• **WHAT YOU HAVE TO DO**:
Pull out every line of the material below that contains the string "kern". Case counts, so a line matches only if it has that string in the same upper- and lowercase letters.

★ ★ ★ ★

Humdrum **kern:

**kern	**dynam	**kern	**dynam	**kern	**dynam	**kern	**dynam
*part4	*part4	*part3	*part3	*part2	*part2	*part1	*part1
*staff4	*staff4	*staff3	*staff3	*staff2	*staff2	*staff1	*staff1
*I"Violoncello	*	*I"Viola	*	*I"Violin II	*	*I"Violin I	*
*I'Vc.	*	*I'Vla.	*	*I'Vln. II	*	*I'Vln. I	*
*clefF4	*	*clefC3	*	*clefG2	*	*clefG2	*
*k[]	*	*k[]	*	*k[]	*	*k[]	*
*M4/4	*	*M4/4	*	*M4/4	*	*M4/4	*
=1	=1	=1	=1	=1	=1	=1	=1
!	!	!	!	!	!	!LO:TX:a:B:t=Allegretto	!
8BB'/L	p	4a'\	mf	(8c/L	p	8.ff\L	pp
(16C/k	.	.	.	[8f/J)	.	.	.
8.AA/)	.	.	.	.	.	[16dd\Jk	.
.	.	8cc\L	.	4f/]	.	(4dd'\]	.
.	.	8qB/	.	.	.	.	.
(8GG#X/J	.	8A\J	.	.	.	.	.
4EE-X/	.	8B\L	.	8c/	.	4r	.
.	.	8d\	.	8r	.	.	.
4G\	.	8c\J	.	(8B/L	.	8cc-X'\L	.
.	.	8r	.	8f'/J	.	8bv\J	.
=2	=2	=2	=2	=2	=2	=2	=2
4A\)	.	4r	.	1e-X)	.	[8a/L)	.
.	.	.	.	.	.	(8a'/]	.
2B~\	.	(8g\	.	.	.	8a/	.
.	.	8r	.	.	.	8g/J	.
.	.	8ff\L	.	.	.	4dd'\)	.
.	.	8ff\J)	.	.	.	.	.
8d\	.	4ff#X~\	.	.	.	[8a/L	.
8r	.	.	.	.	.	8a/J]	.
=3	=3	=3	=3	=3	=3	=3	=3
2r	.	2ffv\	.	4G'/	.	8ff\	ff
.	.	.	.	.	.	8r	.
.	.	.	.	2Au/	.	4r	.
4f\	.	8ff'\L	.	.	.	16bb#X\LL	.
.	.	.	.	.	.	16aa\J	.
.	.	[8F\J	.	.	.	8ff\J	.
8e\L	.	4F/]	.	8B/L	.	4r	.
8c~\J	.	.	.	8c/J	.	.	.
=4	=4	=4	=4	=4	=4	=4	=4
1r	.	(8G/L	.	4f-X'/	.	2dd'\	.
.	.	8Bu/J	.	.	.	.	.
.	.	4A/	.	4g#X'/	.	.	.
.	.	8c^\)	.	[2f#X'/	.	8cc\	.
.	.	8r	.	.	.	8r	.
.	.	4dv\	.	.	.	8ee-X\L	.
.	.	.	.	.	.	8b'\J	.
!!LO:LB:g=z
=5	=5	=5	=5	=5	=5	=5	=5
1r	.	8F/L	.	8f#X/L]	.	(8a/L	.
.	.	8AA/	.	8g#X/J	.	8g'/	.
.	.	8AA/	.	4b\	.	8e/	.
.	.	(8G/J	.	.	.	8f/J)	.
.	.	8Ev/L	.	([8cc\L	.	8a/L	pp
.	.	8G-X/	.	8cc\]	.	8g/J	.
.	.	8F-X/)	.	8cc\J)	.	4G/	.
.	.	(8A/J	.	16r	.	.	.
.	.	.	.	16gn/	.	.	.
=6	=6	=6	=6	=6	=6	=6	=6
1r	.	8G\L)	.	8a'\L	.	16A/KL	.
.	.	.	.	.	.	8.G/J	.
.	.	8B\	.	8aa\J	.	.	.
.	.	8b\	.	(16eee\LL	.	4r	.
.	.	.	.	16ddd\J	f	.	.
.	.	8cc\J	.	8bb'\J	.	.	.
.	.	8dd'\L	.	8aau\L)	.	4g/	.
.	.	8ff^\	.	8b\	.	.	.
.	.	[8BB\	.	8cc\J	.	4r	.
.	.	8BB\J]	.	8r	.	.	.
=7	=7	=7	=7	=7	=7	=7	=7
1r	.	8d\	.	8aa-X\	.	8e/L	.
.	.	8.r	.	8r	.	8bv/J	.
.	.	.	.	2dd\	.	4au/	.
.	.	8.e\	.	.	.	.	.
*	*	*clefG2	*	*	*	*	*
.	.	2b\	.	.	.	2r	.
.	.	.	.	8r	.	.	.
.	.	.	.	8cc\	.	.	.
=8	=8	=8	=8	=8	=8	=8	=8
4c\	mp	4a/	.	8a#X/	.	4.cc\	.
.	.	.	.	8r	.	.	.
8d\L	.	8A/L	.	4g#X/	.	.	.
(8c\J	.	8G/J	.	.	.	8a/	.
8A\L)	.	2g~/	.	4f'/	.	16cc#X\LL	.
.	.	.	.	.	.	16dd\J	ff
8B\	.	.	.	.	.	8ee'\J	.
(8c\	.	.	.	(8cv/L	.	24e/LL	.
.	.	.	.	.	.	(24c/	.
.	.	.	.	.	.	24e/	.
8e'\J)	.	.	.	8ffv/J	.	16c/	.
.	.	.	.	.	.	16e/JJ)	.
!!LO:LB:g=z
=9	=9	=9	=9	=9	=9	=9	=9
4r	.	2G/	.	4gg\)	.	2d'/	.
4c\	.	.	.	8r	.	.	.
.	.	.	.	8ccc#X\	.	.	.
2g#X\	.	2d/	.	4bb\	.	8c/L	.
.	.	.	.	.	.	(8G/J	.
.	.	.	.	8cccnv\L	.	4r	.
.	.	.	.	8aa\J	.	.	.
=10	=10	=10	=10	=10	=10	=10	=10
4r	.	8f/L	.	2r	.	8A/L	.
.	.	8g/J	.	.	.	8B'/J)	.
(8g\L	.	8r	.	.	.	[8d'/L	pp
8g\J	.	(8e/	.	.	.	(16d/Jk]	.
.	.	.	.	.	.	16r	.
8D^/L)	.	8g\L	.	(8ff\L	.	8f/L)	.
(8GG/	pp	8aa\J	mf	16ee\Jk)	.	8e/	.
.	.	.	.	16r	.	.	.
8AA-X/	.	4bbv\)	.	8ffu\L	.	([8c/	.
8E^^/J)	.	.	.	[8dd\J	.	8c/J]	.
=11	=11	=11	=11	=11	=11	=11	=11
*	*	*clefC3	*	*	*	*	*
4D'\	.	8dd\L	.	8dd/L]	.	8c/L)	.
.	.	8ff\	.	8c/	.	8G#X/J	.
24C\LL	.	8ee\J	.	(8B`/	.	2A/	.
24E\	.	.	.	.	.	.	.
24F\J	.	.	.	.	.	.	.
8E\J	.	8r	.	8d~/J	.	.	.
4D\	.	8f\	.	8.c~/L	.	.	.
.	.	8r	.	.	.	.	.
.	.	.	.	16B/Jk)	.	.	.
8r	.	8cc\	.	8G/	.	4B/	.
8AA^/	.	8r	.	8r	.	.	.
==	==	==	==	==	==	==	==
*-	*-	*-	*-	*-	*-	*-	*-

★ ★ ★ ★

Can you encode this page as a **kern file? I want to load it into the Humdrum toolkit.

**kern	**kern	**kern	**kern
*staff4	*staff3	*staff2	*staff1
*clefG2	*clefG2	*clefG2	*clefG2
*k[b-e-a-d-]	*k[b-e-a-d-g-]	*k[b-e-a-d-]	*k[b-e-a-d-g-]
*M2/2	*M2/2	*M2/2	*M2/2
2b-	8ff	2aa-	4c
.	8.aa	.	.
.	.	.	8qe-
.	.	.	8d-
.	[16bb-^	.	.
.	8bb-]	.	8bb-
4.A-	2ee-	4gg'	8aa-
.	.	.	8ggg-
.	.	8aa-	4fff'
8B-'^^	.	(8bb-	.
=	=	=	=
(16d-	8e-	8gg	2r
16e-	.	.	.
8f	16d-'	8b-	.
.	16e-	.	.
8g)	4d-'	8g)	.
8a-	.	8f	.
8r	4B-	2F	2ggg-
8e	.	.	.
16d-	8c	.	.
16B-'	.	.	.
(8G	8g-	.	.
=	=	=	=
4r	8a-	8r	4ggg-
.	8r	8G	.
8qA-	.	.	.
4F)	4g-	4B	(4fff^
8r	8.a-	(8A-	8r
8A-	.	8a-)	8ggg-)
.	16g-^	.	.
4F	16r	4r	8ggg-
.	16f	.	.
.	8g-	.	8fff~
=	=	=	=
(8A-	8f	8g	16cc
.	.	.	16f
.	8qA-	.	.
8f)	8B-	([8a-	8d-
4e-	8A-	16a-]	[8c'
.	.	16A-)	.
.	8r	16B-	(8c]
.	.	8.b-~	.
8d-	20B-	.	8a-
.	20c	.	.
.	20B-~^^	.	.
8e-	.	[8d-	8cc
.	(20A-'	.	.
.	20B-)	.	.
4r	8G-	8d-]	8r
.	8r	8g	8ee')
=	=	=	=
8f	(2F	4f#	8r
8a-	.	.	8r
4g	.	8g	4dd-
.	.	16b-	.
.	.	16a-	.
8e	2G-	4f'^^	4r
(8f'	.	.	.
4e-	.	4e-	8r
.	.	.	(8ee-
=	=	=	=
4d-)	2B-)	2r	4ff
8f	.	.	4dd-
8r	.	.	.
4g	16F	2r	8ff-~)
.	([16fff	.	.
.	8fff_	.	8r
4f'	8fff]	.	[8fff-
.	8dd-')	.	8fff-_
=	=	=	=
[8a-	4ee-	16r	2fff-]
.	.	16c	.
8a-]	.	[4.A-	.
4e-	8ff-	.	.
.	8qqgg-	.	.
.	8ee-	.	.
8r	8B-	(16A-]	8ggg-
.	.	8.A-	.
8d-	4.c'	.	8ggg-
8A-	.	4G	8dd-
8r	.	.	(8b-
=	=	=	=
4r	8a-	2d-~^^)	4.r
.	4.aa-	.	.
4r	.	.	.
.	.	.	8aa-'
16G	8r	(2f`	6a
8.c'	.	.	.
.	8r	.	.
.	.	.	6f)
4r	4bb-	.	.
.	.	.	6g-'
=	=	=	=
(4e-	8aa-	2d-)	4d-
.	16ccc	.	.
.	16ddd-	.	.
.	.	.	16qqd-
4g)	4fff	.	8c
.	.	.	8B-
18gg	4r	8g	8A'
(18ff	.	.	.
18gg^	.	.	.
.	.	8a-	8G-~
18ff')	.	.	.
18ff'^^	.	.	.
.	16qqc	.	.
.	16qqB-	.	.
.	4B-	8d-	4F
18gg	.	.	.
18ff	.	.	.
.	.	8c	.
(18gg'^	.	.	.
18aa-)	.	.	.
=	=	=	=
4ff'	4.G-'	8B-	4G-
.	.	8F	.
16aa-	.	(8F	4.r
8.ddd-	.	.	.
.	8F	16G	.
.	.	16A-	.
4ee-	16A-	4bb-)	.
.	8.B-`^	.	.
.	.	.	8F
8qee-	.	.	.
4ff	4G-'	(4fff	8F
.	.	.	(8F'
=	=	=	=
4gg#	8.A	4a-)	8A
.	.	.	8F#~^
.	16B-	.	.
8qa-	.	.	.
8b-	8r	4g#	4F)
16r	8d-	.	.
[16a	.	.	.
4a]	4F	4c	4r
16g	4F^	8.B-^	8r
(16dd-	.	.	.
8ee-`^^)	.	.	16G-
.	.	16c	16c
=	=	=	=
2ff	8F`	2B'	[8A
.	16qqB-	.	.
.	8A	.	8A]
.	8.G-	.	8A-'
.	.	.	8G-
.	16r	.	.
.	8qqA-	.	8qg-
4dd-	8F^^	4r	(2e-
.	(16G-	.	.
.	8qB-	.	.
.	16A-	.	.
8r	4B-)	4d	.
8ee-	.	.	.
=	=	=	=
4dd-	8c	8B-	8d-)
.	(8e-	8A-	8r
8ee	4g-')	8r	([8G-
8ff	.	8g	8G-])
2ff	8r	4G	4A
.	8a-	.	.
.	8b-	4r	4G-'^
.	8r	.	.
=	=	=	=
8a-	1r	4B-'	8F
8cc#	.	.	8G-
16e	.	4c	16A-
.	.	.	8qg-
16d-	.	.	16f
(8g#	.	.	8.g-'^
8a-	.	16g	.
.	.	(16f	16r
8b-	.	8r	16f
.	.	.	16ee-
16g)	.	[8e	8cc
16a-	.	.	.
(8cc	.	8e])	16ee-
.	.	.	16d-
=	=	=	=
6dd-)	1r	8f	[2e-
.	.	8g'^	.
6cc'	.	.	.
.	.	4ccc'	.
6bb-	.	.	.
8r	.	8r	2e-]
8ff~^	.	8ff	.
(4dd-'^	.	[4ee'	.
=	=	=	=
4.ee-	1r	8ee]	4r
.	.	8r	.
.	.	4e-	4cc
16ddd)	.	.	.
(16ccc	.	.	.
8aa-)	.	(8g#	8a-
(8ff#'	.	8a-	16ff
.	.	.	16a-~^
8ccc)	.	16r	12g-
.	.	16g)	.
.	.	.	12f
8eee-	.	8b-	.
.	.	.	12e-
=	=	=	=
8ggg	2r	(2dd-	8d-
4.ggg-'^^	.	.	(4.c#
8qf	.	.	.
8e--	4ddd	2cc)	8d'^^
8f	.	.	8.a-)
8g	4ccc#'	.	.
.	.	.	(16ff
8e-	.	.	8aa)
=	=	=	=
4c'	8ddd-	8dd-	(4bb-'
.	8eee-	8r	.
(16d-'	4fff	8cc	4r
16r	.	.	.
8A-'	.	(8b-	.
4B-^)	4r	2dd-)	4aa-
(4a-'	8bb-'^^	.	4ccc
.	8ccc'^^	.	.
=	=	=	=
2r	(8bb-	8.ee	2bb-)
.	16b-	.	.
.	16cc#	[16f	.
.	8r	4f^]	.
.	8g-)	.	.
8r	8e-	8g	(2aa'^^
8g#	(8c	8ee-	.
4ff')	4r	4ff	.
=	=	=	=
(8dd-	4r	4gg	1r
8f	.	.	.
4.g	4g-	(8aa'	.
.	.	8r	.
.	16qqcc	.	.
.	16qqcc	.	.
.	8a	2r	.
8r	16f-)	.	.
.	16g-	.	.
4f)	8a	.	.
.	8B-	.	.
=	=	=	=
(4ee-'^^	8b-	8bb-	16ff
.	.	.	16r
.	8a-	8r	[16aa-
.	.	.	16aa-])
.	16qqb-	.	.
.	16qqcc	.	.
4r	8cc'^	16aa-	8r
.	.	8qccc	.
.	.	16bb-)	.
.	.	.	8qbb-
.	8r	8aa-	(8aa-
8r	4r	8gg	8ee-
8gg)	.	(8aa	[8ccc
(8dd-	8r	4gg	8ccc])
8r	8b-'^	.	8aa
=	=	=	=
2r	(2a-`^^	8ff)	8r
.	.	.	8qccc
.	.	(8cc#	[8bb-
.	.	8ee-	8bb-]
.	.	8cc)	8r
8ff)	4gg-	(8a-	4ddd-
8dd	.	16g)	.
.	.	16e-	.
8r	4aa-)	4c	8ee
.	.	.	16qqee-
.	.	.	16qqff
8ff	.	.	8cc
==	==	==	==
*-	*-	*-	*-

★ ★ ★ ★

• **PROBLEM SOLUTION**:
Humdrum **kern:
**kern	**dynam	**kern	**dynam	**kern	**dynam	**kern	**dynam
Can you encode this page as a **kern file? I want to load it into the Humdrum toolkit.
**kern	**kern	**kern	**kern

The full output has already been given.